» **Data for analysis**:
--- START ---

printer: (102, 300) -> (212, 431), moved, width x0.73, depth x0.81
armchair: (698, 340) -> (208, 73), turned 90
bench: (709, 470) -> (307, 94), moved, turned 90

--- END ---
--- START ---

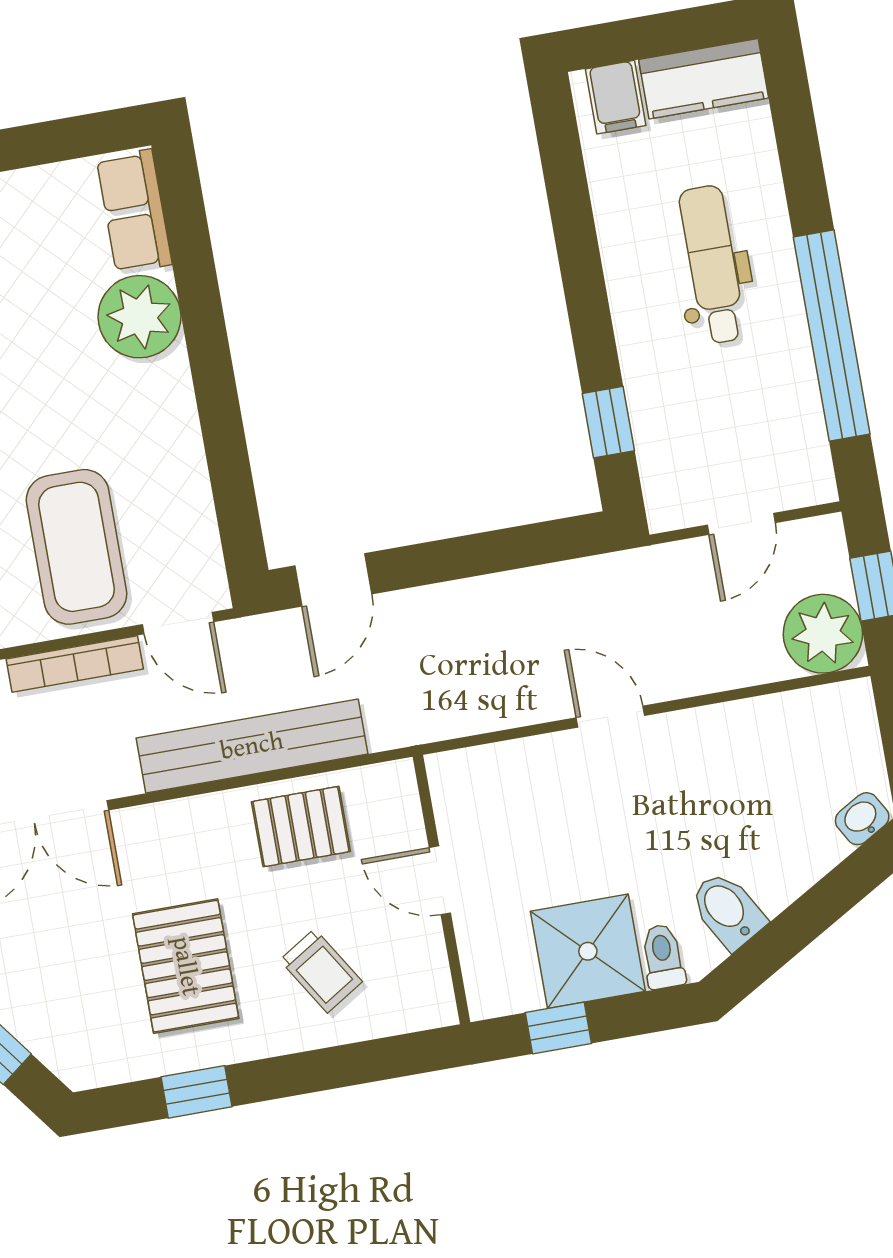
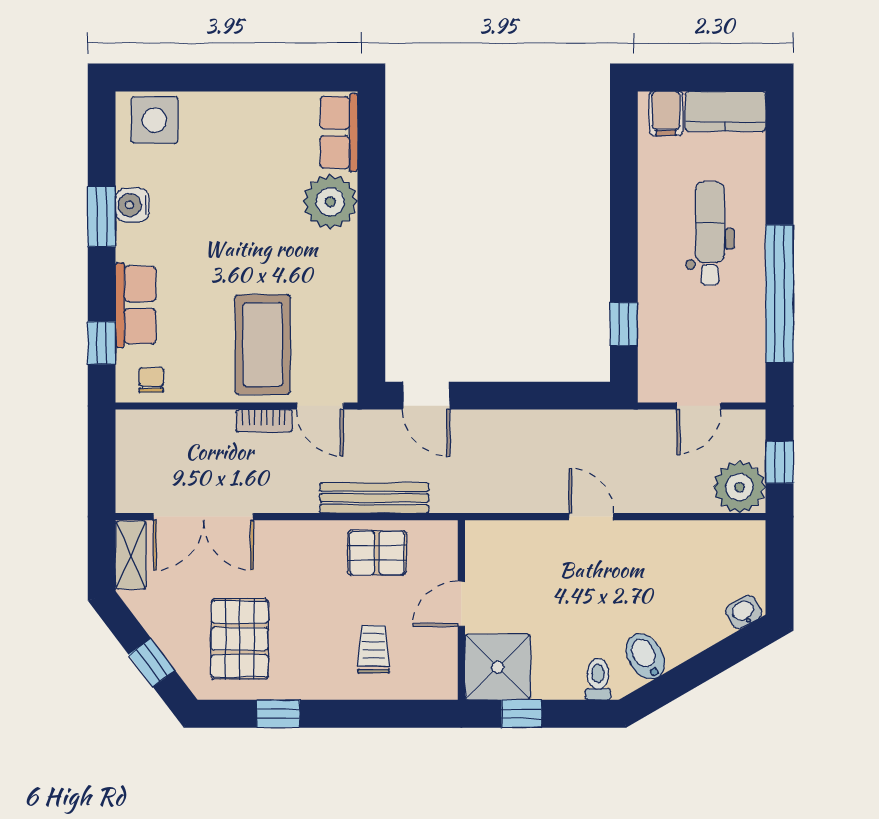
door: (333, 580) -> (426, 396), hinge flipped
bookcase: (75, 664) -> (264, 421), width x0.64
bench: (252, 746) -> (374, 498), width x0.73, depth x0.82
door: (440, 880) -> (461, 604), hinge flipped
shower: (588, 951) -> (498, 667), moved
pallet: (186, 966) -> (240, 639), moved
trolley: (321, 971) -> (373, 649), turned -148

--- END ---
--- START ---

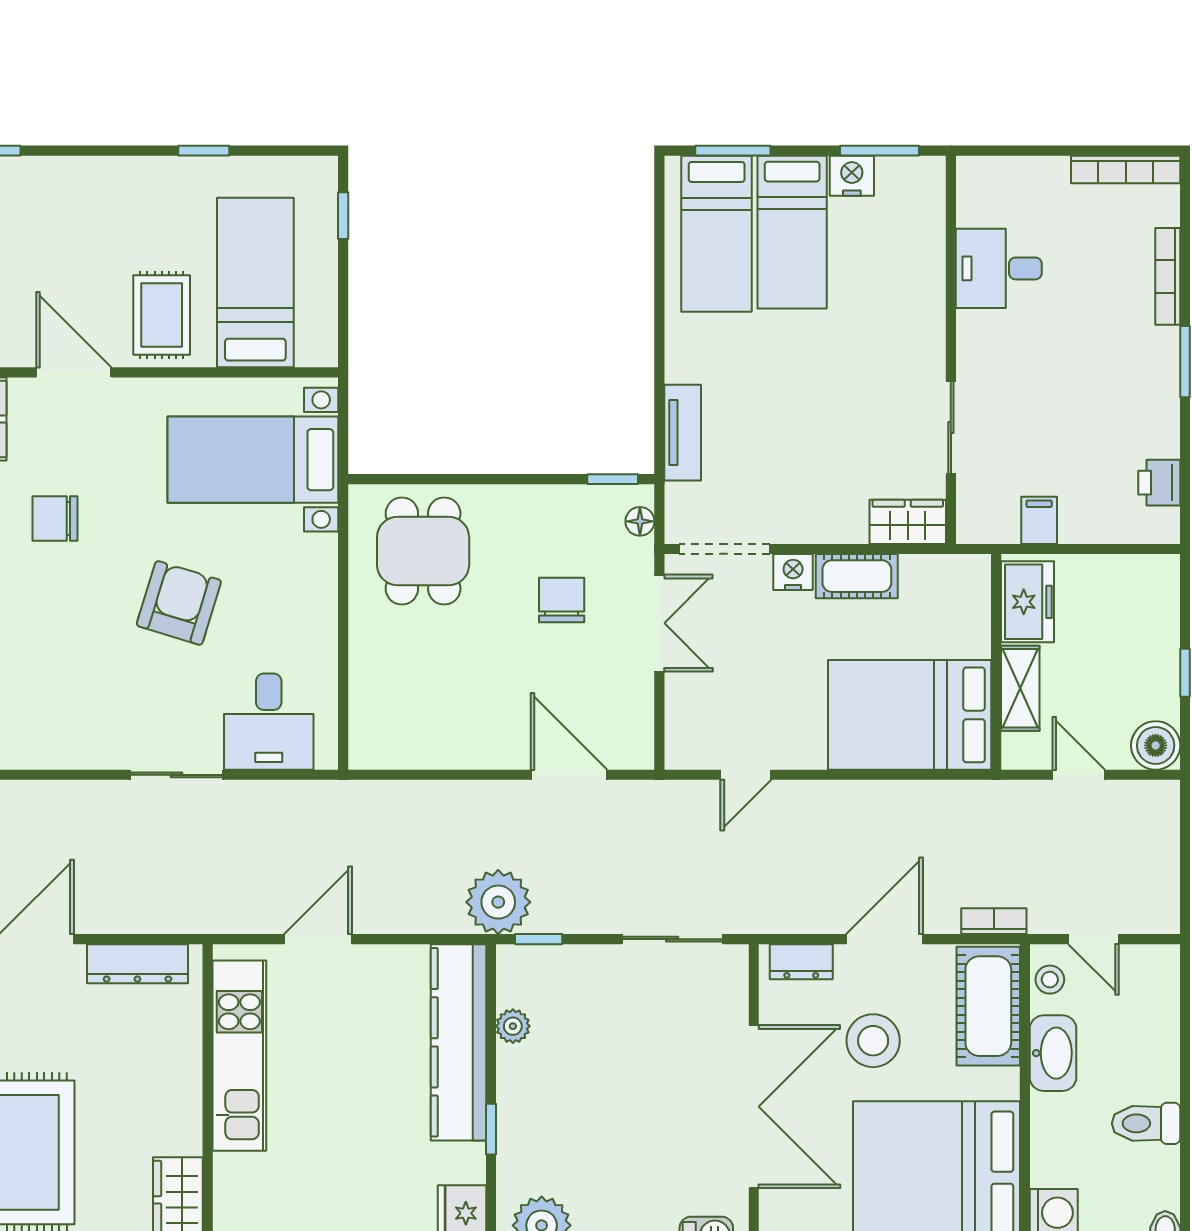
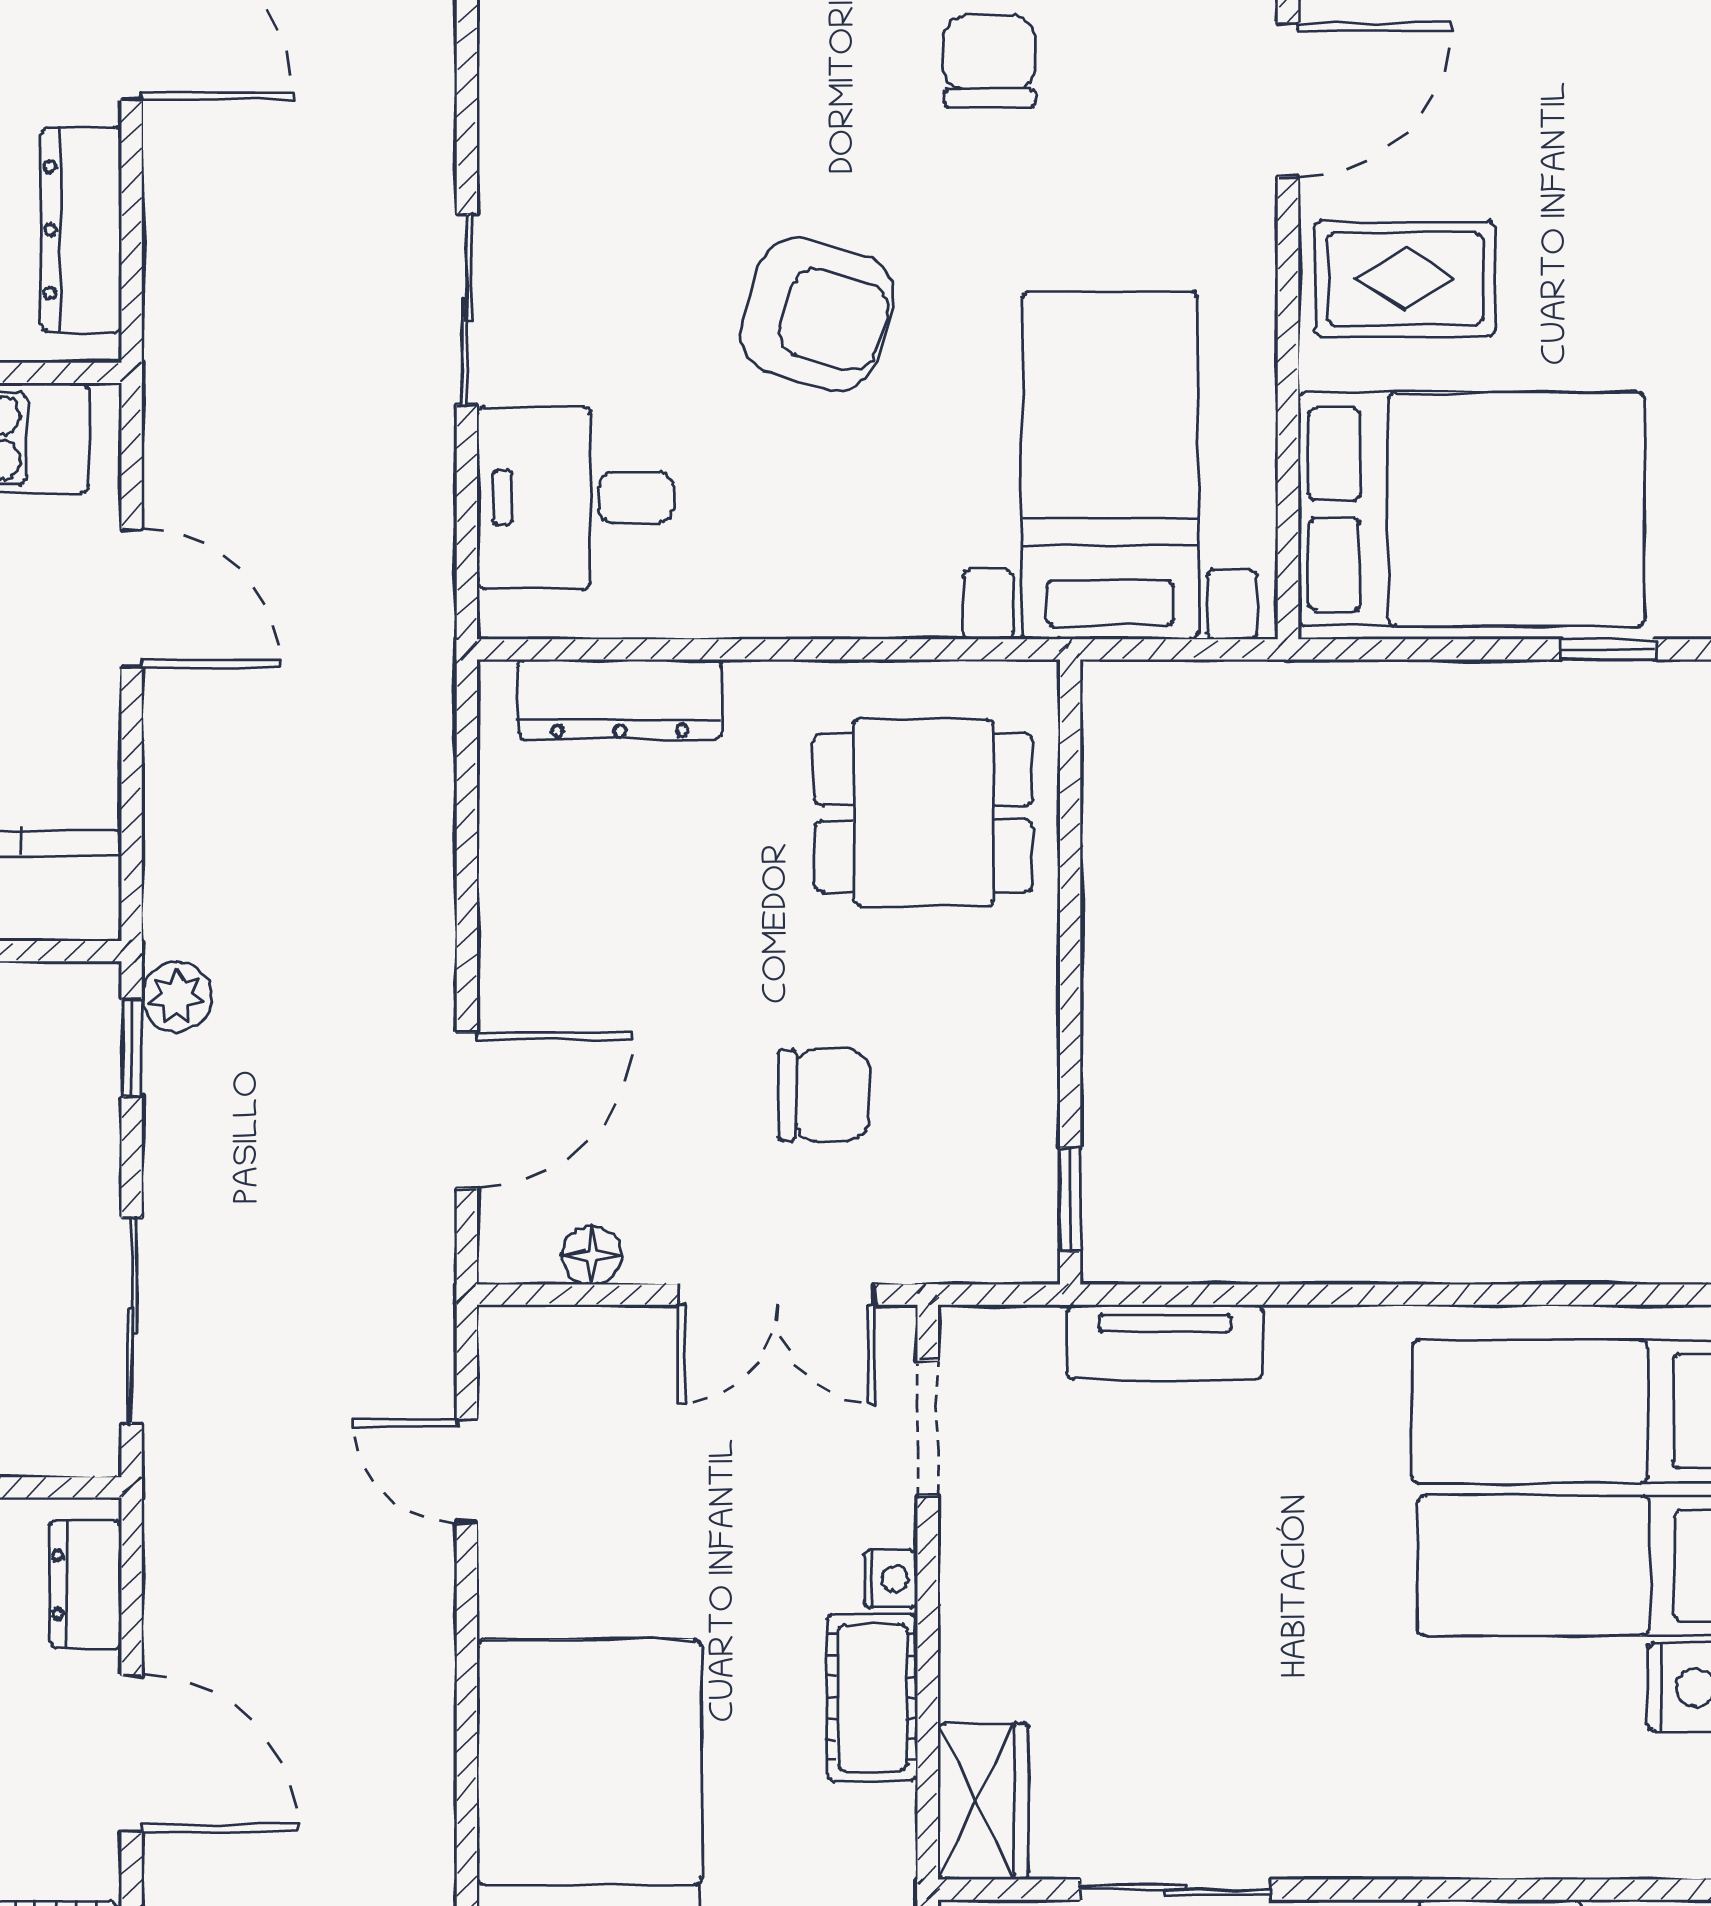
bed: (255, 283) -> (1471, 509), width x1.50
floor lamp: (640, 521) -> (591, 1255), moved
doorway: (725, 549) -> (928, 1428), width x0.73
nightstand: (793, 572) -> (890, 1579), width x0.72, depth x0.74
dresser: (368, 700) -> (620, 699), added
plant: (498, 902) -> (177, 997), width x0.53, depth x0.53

--- END ---

» **The task**:
Filter the records for the word "hinge" and show every line that has it.

» **Output for this exercise**:
door: (333, 580) -> (426, 396), hinge flipped
door: (440, 880) -> (461, 604), hinge flipped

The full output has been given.